REQUIRED WORK: Please tally how many lines in the entries below include the word "morado", giving only the number.

DATASET RECORDS:
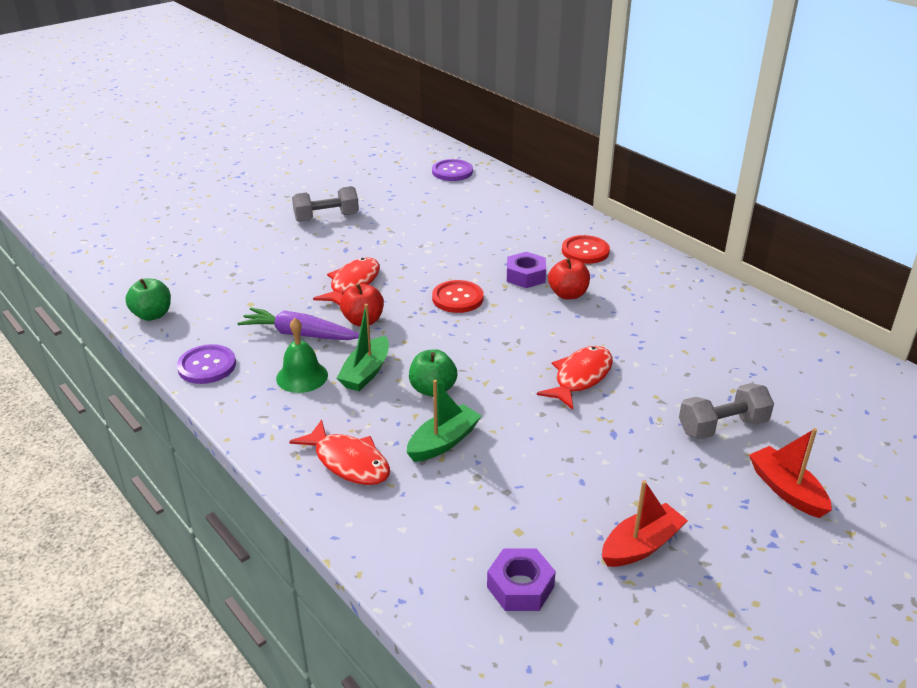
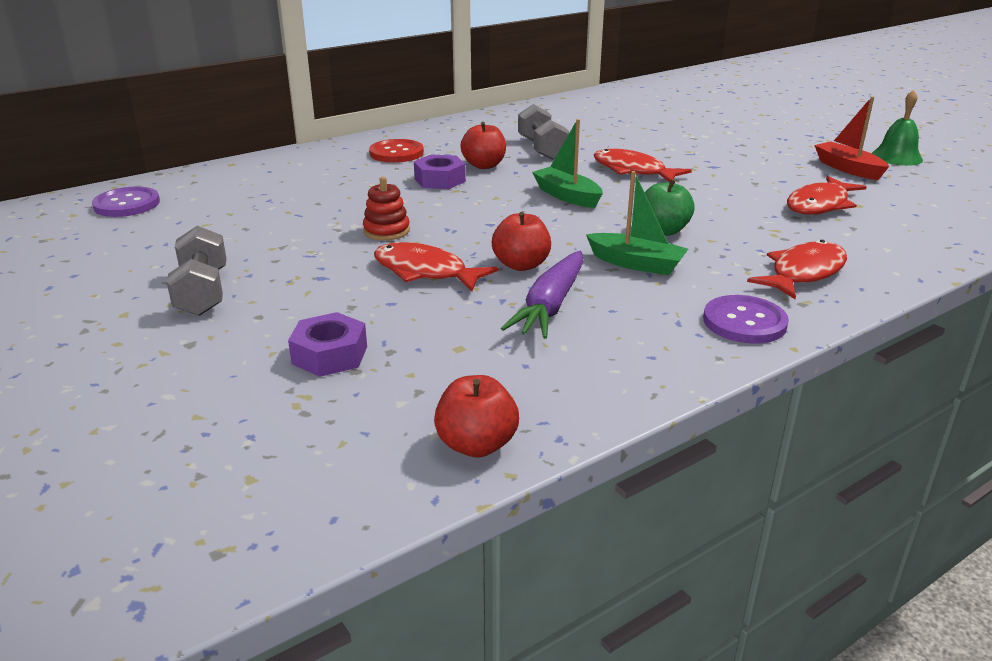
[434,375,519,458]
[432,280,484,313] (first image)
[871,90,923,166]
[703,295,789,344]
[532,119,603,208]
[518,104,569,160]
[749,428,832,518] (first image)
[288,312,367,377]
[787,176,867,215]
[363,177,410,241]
* * *
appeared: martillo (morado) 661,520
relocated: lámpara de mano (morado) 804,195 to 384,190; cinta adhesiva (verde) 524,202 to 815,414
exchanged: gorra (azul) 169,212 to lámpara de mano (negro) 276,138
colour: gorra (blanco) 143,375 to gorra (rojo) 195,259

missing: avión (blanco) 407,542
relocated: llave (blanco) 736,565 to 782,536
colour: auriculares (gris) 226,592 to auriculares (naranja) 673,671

WRITTEN ANSWER: 2